## [Description of the task]
Copy out the items word for word, from the very first line through the line containing "Yes, it is.", with both ends included.

## [Stored data entries]
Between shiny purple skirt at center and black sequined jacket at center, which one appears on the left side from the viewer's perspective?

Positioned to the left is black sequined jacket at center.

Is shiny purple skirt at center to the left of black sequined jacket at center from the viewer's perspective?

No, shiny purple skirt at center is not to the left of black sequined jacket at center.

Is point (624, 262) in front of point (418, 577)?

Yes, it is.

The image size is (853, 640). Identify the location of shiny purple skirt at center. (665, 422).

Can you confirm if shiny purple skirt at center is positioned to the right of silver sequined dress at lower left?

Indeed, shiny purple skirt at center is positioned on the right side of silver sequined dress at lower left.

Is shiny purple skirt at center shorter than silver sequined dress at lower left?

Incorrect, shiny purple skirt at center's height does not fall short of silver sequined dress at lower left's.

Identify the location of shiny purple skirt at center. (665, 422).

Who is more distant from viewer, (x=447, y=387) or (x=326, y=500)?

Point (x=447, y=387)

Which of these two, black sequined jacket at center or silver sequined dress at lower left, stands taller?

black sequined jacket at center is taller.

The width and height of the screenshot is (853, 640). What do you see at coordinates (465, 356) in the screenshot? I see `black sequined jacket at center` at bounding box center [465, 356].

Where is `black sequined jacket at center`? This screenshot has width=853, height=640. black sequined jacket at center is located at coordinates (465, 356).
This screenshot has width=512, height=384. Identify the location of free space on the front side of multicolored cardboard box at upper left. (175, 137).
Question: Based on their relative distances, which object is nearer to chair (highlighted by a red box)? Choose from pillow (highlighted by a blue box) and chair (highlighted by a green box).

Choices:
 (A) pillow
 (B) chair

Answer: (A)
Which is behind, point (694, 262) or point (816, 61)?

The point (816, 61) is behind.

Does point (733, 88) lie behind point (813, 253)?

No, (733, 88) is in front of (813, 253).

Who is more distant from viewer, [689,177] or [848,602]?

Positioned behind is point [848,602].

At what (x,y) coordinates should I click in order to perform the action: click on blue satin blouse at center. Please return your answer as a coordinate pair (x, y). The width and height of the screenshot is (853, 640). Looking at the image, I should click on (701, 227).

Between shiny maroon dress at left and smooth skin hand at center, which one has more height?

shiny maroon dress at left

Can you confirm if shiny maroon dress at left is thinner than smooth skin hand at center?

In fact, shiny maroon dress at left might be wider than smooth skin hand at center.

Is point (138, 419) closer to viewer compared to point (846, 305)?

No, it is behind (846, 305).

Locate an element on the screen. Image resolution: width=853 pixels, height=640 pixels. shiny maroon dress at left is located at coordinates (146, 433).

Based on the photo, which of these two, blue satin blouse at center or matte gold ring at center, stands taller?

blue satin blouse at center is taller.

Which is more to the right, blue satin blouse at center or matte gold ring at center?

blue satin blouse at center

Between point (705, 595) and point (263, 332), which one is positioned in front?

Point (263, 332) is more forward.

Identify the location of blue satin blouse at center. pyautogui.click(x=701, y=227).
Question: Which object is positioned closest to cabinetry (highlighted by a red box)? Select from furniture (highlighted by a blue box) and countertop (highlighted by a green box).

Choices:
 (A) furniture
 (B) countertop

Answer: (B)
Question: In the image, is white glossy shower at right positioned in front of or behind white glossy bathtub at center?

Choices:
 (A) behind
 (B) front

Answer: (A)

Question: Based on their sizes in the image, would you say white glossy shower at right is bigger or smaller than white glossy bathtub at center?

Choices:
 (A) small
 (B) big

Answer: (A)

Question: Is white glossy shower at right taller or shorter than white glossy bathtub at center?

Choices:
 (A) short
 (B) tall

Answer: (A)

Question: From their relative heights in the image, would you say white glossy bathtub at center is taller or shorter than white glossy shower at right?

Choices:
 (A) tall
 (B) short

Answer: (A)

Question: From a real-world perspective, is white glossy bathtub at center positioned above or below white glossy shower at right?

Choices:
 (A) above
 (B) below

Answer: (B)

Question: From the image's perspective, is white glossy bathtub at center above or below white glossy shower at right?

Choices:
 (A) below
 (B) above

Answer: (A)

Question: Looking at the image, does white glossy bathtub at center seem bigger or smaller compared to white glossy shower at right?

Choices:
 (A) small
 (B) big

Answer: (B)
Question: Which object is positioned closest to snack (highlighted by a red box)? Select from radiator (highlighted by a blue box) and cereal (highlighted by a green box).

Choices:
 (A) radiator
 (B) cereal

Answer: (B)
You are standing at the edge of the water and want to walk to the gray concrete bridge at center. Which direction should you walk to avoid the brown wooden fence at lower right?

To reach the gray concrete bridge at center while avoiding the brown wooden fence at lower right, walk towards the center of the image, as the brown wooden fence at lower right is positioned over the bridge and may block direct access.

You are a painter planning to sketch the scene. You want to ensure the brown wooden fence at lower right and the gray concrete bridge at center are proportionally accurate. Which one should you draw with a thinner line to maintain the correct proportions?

## [Output of the task]
Between shiny purple skirt at center and black sequined jacket at center, which one appears on the left side from the viewer's perspective?

Positioned to the left is black sequined jacket at center.

Is shiny purple skirt at center to the left of black sequined jacket at center from the viewer's perspective?

No, shiny purple skirt at center is not to the left of black sequined jacket at center.

Is point (624, 262) in front of point (418, 577)?

Yes, it is.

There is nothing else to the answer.